| Stated exercise |
Render the lines of the items from the line containing "In the scene" through the line containing "Can you confirm", both included, as a JSON list of strings with one string per line, omitting blank lines.

* BEGIN Provided material *

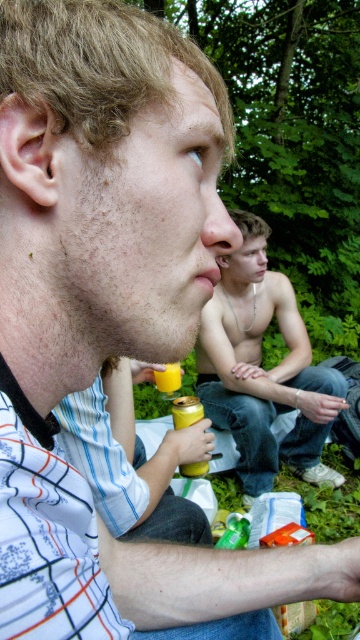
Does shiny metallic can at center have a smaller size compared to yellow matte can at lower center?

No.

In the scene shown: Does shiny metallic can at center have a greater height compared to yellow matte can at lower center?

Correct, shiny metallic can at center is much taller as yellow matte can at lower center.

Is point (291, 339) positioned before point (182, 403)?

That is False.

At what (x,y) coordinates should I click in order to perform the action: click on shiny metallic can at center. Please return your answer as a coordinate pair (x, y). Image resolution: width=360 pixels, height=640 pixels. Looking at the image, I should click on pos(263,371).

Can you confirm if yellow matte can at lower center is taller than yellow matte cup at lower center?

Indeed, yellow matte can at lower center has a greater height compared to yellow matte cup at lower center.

* END Provided material *

| Problem solution |
[
  "In the scene shown: Does shiny metallic can at center have a greater height compared to yellow matte can at lower center?",
  "Correct, shiny metallic can at center is much taller as yellow matte can at lower center.",
  "Is point (291, 339) positioned before point (182, 403)?",
  "That is False.",
  "At what (x,y) coordinates should I click in order to perform the action: click on shiny metallic can at center. Please return your answer as a coordinate pair (x, y). Image resolution: width=360 pixels, height=640 pixels. Looking at the image, I should click on pos(263,371).",
  "Can you confirm if yellow matte can at lower center is taller than yellow matte cup at lower center?"
]